▸ **Exercise instructions**: Count how many lines of the data below contain the string "dumbbell"; the reply should be that number alone.

Before-and-after scene images
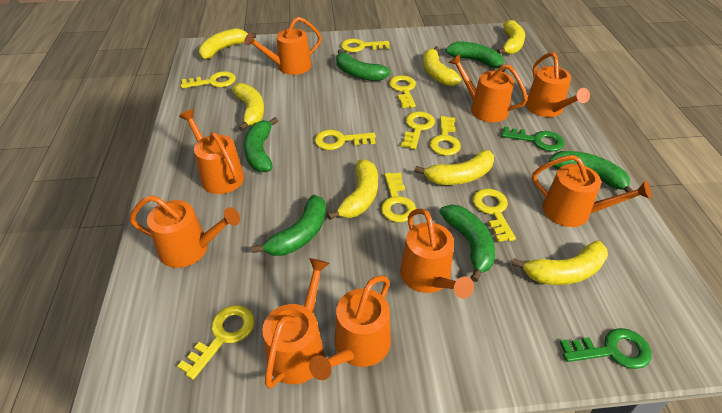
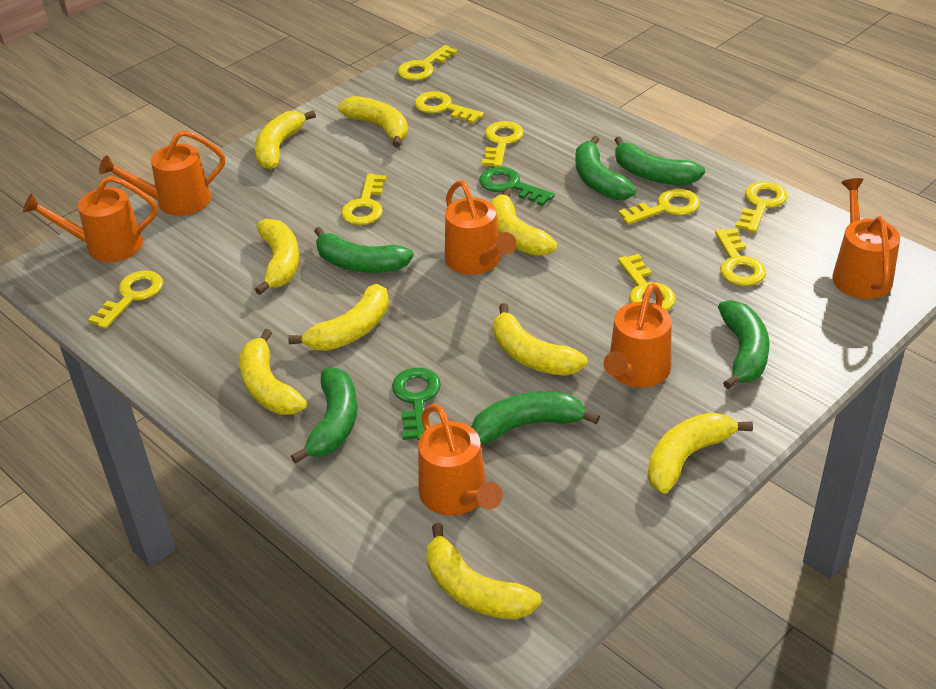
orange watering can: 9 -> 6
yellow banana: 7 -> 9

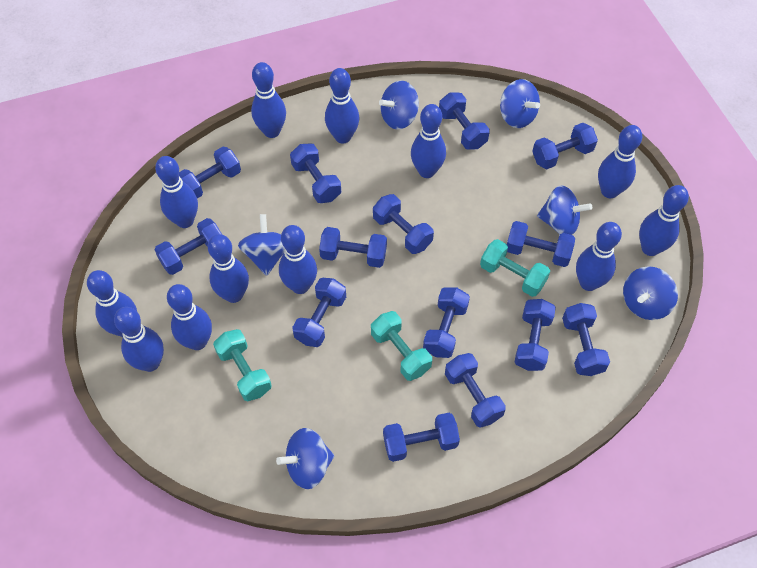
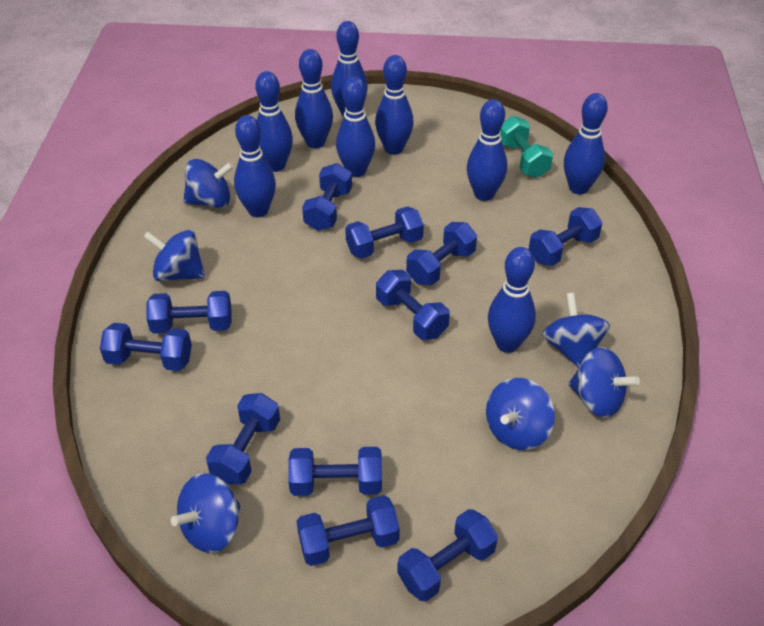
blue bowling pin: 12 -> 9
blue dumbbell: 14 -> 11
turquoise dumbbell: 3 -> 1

▸ **Solution**: 2